* **What to produce**
Among the entries below, extract exactly the lines that run from the one with "pink brick H2 level" through the one with "yellow tile D4", both ends included.

* **Stored data**
____
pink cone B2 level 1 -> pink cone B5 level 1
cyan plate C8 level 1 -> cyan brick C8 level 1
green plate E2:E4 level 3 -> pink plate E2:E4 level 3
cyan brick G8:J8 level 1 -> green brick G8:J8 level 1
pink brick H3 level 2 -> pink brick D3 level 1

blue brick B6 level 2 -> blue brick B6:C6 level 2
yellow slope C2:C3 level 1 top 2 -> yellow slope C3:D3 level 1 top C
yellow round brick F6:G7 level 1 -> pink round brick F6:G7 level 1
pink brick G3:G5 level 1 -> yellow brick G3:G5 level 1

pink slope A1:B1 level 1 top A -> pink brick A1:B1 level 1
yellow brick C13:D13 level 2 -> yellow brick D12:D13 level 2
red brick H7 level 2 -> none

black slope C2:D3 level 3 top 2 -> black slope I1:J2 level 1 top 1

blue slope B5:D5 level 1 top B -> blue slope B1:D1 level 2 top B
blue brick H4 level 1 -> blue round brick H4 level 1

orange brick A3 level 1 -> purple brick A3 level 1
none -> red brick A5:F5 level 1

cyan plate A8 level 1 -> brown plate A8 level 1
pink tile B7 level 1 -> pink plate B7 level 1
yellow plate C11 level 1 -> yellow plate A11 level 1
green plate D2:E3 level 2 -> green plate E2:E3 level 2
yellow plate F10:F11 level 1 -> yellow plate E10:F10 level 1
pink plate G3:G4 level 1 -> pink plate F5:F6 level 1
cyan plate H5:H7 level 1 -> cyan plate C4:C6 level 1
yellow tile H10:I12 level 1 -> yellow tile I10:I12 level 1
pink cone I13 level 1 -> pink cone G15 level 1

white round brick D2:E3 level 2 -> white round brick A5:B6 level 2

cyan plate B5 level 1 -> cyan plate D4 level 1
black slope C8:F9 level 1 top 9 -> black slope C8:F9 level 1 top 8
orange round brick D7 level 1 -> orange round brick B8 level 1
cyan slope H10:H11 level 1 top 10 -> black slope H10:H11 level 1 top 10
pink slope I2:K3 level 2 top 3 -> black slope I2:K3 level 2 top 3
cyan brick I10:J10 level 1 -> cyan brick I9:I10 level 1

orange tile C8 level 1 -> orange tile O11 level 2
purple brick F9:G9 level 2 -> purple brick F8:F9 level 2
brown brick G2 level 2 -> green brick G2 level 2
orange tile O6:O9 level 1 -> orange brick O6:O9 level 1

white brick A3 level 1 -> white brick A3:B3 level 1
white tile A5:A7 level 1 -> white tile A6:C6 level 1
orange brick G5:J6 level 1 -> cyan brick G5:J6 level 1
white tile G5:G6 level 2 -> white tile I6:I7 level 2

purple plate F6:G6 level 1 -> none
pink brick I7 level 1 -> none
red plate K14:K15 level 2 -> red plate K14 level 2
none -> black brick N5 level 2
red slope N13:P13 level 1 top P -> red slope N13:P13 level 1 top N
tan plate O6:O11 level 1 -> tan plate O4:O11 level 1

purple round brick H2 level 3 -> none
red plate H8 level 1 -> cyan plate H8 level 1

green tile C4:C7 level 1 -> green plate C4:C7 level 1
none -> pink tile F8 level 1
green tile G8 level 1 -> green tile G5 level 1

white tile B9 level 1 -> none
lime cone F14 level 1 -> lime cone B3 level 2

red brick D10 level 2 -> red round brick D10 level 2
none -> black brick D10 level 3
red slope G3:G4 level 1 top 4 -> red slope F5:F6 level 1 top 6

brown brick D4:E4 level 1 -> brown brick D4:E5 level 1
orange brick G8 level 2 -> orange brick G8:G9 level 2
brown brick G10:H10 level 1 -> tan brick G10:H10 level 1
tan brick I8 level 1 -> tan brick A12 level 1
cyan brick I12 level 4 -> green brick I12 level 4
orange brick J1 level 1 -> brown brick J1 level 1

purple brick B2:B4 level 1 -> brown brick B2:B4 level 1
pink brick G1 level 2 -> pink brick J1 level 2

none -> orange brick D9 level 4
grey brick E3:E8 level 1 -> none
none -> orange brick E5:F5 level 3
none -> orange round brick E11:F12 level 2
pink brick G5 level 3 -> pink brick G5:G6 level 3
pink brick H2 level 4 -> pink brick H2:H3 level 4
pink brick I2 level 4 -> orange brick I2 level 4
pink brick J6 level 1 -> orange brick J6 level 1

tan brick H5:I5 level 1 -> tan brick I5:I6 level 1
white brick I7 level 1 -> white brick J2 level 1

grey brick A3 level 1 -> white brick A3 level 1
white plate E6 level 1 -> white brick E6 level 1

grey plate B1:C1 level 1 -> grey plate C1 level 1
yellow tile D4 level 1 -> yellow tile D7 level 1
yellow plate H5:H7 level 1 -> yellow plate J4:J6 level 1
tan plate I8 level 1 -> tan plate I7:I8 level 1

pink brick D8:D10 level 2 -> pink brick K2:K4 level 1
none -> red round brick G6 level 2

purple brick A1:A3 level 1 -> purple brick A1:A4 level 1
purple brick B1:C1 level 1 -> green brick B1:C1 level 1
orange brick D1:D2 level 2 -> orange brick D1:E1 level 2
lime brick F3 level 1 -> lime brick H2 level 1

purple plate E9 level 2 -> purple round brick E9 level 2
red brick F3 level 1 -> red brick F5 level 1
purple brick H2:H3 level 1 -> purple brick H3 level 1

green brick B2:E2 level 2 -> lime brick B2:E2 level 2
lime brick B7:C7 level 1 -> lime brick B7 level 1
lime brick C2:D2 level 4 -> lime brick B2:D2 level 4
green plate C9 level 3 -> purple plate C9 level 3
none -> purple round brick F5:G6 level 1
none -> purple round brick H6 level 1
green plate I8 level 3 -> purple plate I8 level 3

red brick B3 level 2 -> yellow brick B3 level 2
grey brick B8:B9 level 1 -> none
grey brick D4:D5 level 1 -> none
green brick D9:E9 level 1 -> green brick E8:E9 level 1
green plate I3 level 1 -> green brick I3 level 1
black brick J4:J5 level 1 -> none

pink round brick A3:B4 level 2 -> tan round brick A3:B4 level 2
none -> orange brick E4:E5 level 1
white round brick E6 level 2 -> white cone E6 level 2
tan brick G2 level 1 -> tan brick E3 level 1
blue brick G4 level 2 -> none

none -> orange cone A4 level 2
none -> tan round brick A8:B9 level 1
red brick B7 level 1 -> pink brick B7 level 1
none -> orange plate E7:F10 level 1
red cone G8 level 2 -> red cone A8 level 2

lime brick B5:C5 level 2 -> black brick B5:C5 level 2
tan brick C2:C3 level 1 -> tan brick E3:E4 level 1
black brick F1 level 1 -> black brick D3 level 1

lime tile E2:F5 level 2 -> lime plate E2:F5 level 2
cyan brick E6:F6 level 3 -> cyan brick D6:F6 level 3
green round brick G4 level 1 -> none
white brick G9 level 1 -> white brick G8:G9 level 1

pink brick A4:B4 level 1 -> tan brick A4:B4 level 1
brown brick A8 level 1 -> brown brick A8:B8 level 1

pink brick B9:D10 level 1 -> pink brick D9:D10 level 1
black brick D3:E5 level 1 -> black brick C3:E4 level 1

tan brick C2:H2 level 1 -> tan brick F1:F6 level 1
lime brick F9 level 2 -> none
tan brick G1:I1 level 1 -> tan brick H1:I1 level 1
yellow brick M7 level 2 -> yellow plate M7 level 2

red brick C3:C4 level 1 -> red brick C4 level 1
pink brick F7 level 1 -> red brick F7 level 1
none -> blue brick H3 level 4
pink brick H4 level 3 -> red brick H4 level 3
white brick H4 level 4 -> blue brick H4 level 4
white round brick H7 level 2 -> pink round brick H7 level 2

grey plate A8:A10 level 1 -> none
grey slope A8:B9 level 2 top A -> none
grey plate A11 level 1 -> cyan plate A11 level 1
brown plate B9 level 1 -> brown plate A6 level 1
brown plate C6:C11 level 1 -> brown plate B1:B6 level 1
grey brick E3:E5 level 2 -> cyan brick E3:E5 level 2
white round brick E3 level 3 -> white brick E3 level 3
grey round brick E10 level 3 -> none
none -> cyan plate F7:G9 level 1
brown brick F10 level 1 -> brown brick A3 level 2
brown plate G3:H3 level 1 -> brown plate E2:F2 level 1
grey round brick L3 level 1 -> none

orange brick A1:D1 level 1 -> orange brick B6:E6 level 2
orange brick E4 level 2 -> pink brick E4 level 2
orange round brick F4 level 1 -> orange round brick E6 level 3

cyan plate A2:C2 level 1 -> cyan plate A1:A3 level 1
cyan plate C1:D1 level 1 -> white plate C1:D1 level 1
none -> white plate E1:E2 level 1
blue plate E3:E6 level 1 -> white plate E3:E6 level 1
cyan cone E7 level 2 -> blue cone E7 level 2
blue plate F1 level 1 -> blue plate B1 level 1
____
* **Reply to the task**
pink brick H2 level 4 -> pink brick H2:H3 level 4
pink brick I2 level 4 -> orange brick I2 level 4
pink brick J6 level 1 -> orange brick J6 level 1

tan brick H5:I5 level 1 -> tan brick I5:I6 level 1
white brick I7 level 1 -> white brick J2 level 1

grey brick A3 level 1 -> white brick A3 level 1
white plate E6 level 1 -> white brick E6 level 1

grey plate B1:C1 level 1 -> grey plate C1 level 1
yellow tile D4 level 1 -> yellow tile D7 level 1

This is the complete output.